**About this exercise:** Copy out every record below exactly as written, but leave out any pictures.

-------------------------

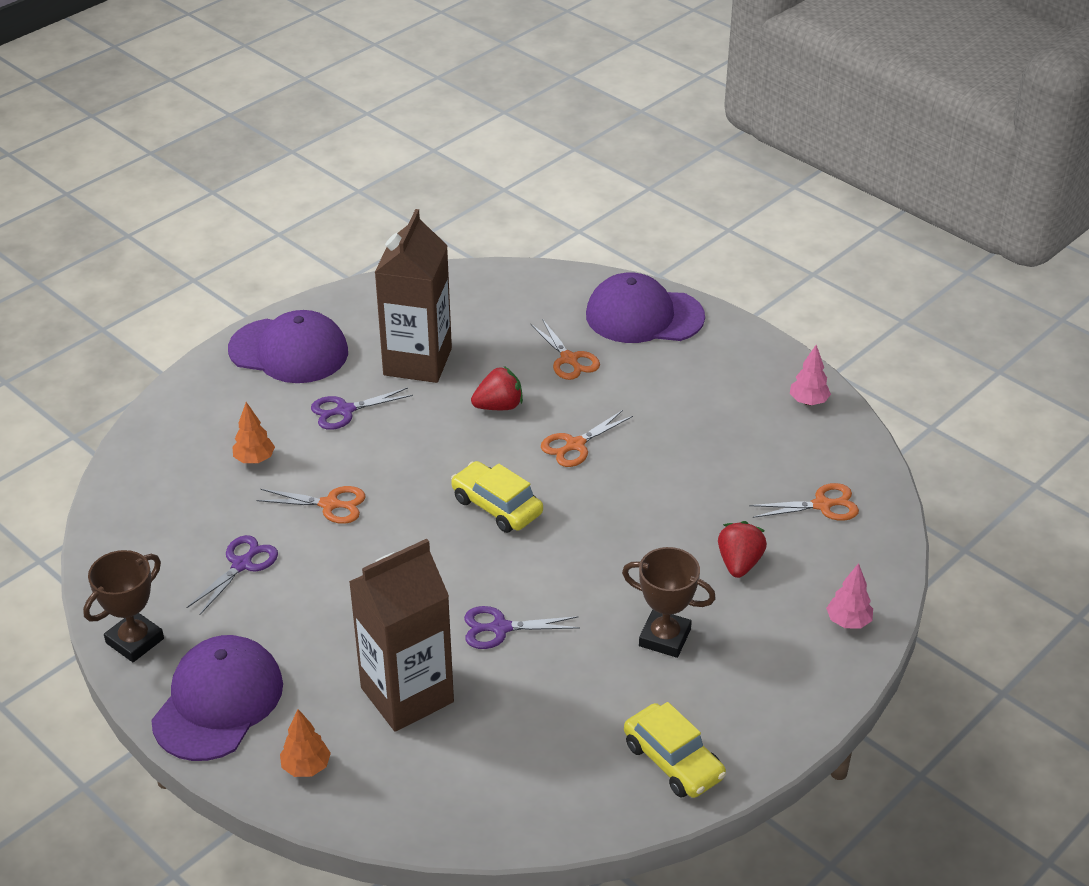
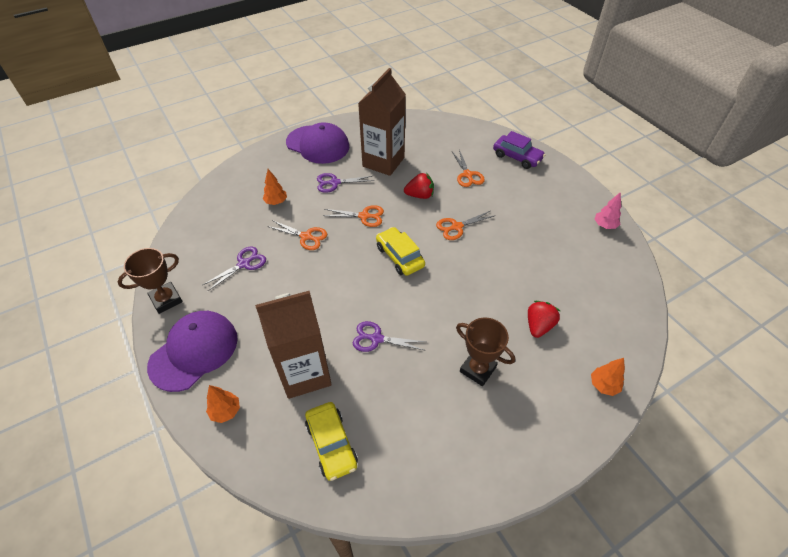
camera: 15 degrees right, 10 degrees up
(644, 316) = (517, 157): purple cap -> purple car
(673, 761) = (460, 468): yellow car -> yellow car (331, 444)
(822, 505) = (601, 296): orange scissors -> orange scissors (364, 216)
(848, 622) = (603, 385): pink tree -> orange tree

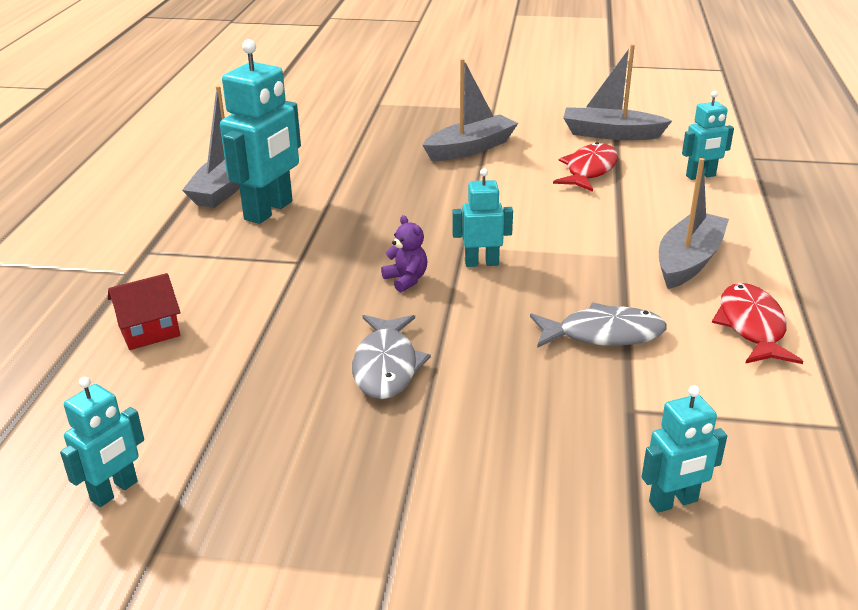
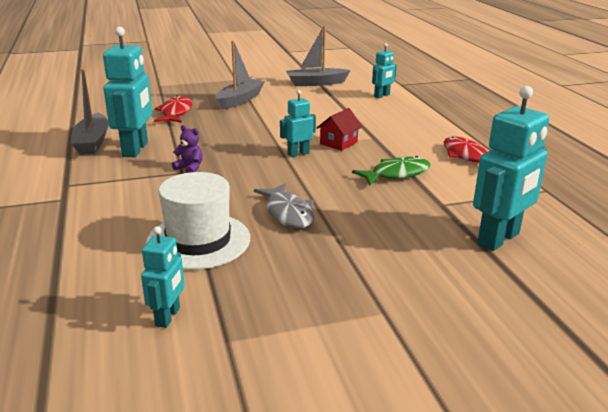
camera: 25 degrees left, 5 degrees down
(149, 331) = (109, 227): red house -> red house (338, 143)
(236, 381) = (198, 241): none -> white hat
(406, 280) = (260, 169): purple teddy bear -> purple teddy bear (190, 168)
(589, 170) = (319, 101): red fish -> red fish (175, 113)
(603, 334) = (396, 174): grey fish -> green fish
(673, 502) = (499, 239): turquoise robot -> turquoise robot, size x1.84
(688, 261) = (410, 134): grey boat -> none

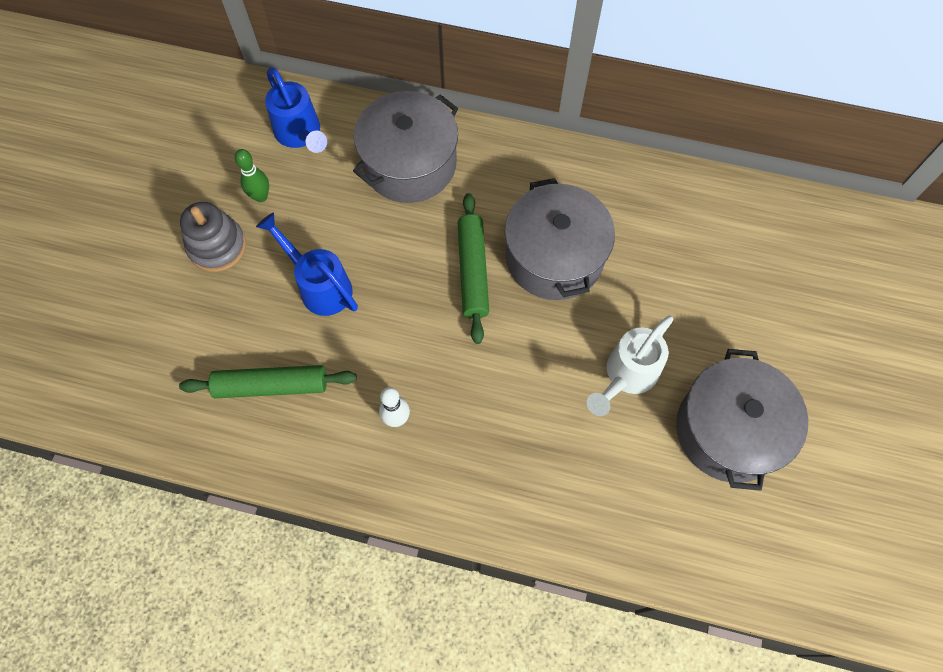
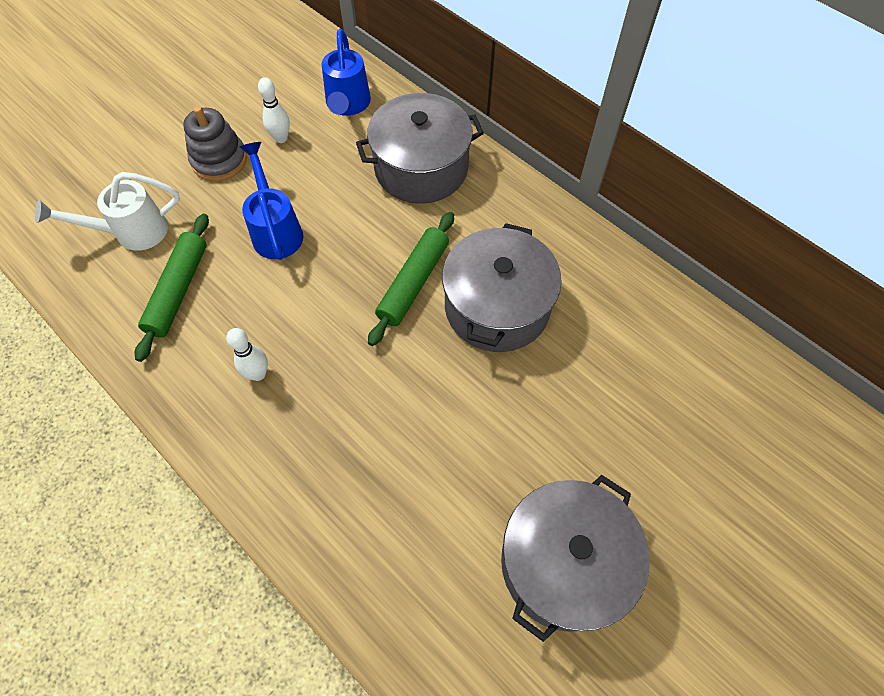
camera: 30 degrees right, 5 degrees down
(261, 196) = (281, 138): green bowling pin -> white bowling pin
(271, 386) = (178, 291): green rolling pin -> green rolling pin turned 75 degrees clockwise
(626, 376) = (493, 451): white watering can -> white watering can (131, 232)

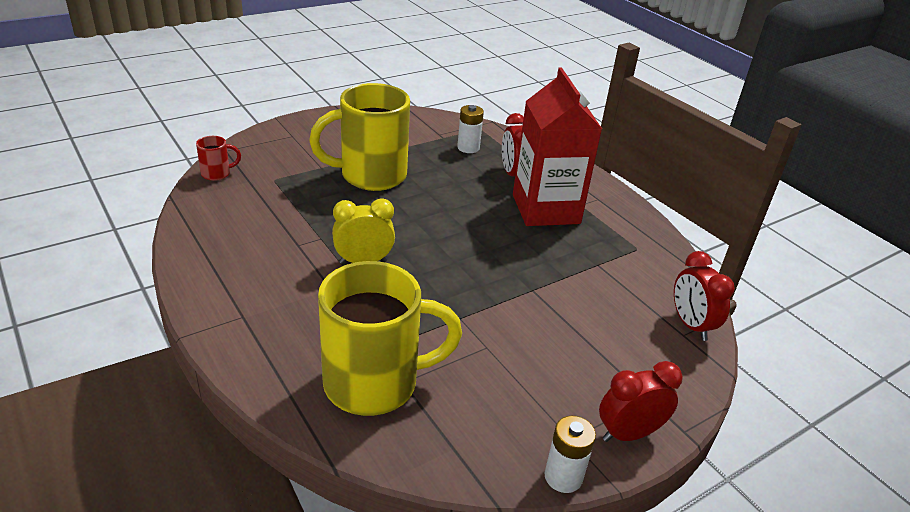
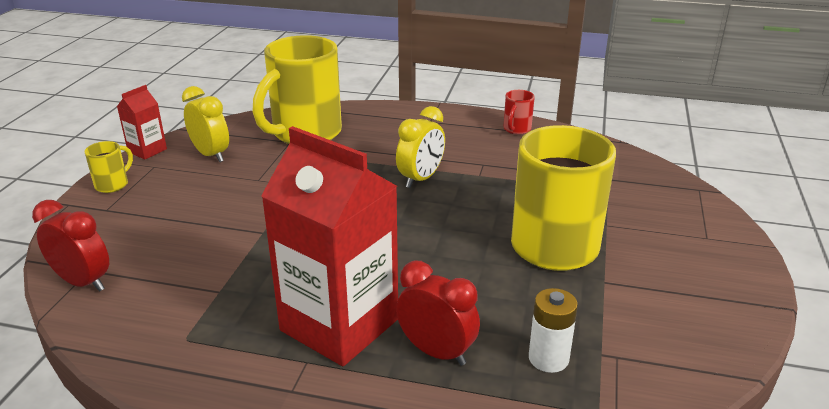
camera: 140 degrees right, 5 degrees down
(217, 174) = (647, 170): red mug -> red mug (516, 129)
(500, 416) = (211, 155): none -> yellow clock
(563, 477) = (147, 150): white battery -> red carton
(629, 433) = (113, 184): red clock -> yellow mug

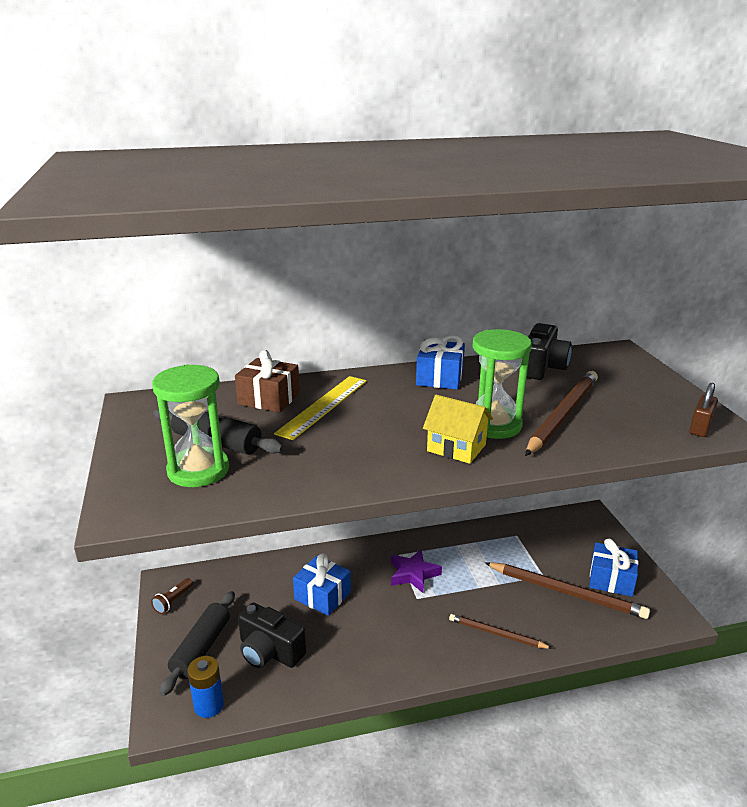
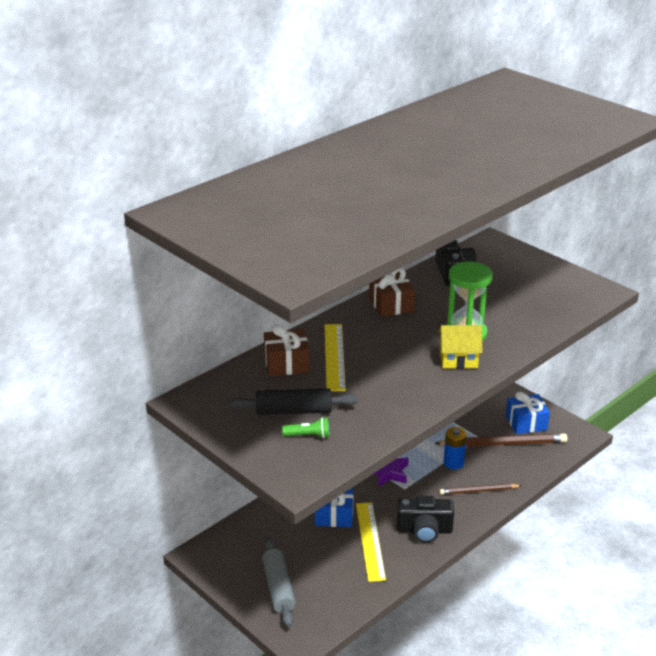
camera: 30 degrees left, 5 degrees up
(173, 601) = (219, 566): brown flashlight -> none
(198, 470) = (308, 436): green hourglass -> green flashlight
(201, 648) = (278, 588): black rolling pin -> grey rolling pin
(209, 705) = (324, 620): blue battery -> blue battery (453, 463)
(269, 651) = (332, 568): black camera -> black camera (424, 530)
(333, 639) = (370, 541): none -> yellow ruler
(439, 377) = (391, 305): blue gift -> brown gift
(562, 415) = (501, 311): brown pencil -> none
(700, 428) = (589, 294): brown padlock -> none

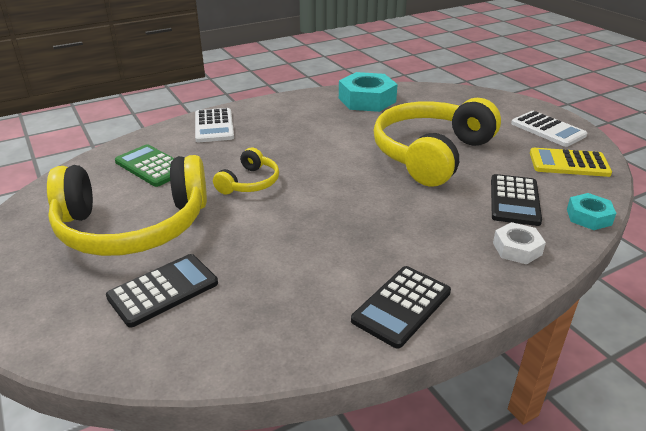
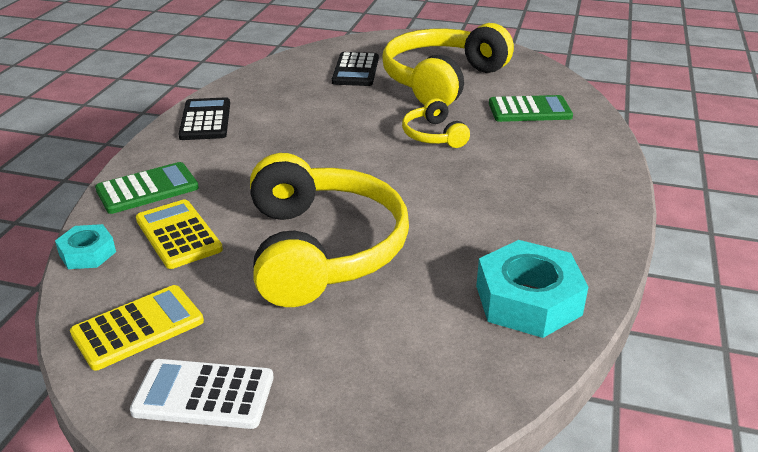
camera: 135 degrees right, 0 degrees up
(214, 126) = (583, 163): white calculator -> none
(514, 200) = (178, 235): black calculator -> yellow calculator
(517, 248) = (147, 189): white nut -> green calculator

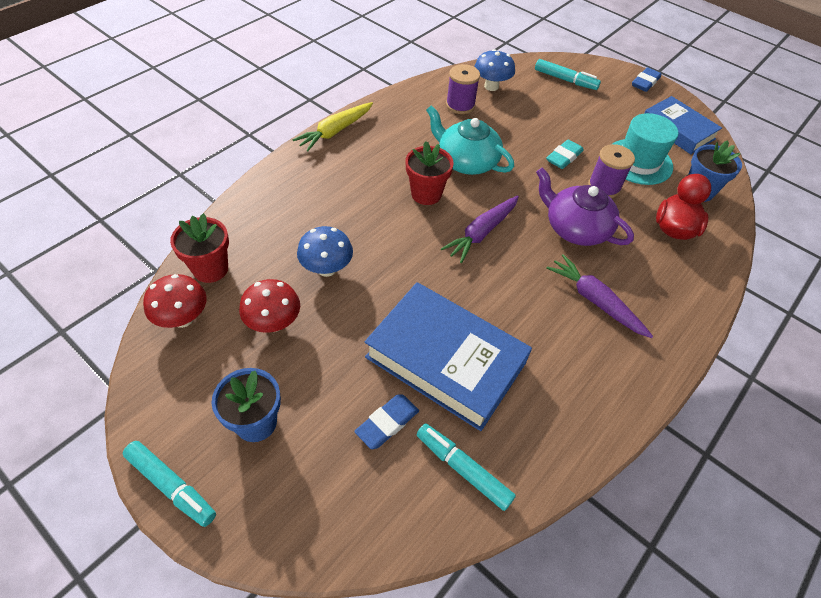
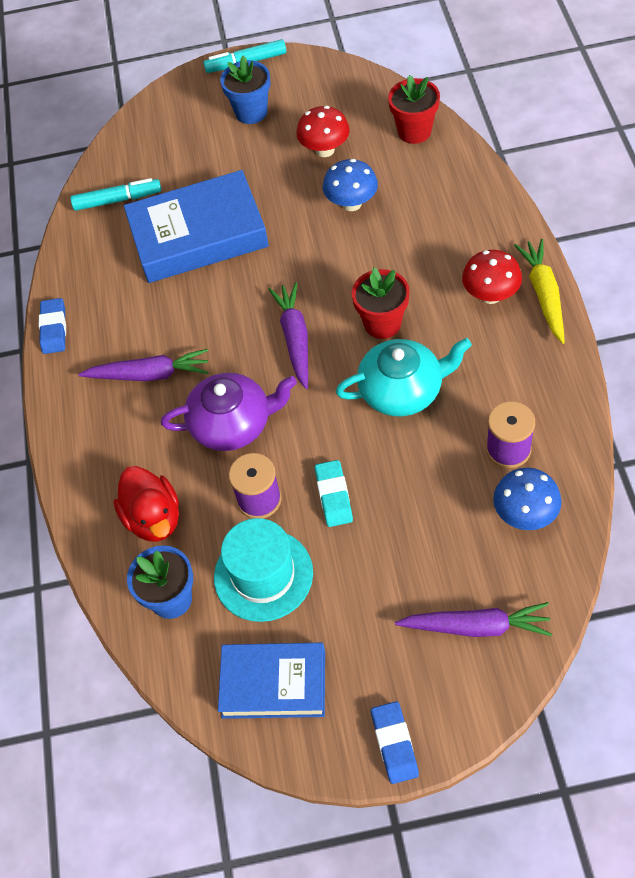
camera: 140 degrees right, 5 degrees up
(183, 318) = (375, 101): red mushroom -> red mushroom (490, 295)
(387, 423) = (185, 177): blue eraser -> blue eraser (54, 329)
(565, 80) = (476, 627): turquoise marker -> purple carrot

-------------------------

**Solution:**
camera: 15 degrees right, 10 degrees up
(644, 316) = (517, 157): purple cap -> purple car
(673, 761) = (460, 468): yellow car -> yellow car (331, 444)
(822, 505) = (601, 296): orange scissors -> orange scissors (364, 216)
(848, 622) = (603, 385): pink tree -> orange tree

camera: 25 degrees left, 5 degrees down
(149, 331) = (109, 227): red house -> red house (338, 143)
(236, 381) = (198, 241): none -> white hat
(406, 280) = (260, 169): purple teddy bear -> purple teddy bear (190, 168)
(589, 170) = (319, 101): red fish -> red fish (175, 113)
(603, 334) = (396, 174): grey fish -> green fish
(673, 502) = (499, 239): turquoise robot -> turquoise robot, size x1.84
(688, 261) = (410, 134): grey boat -> none

camera: 30 degrees right, 5 degrees down
(261, 196) = (281, 138): green bowling pin -> white bowling pin
(271, 386) = (178, 291): green rolling pin -> green rolling pin turned 75 degrees clockwise
(626, 376) = (493, 451): white watering can -> white watering can (131, 232)

camera: 140 degrees right, 5 degrees down
(217, 174) = (647, 170): red mug -> red mug (516, 129)
(500, 416) = (211, 155): none -> yellow clock
(563, 477) = (147, 150): white battery -> red carton
(629, 433) = (113, 184): red clock -> yellow mug

camera: 30 degrees left, 5 degrees up
(173, 601) = (219, 566): brown flashlight -> none
(198, 470) = (308, 436): green hourglass -> green flashlight
(201, 648) = (278, 588): black rolling pin -> grey rolling pin
(209, 705) = (324, 620): blue battery -> blue battery (453, 463)
(269, 651) = (332, 568): black camera -> black camera (424, 530)
(333, 639) = (370, 541): none -> yellow ruler
(439, 377) = (391, 305): blue gift -> brown gift
(562, 415) = (501, 311): brown pencil -> none
(700, 428) = (589, 294): brown padlock -> none

camera: 135 degrees right, 0 degrees up
(214, 126) = (583, 163): white calculator -> none
(514, 200) = (178, 235): black calculator -> yellow calculator
(517, 248) = (147, 189): white nut -> green calculator

camera: 140 degrees right, 5 degrees up
(183, 318) = (375, 101): red mushroom -> red mushroom (490, 295)
(387, 423) = (185, 177): blue eraser -> blue eraser (54, 329)
(565, 80) = (476, 627): turquoise marker -> purple carrot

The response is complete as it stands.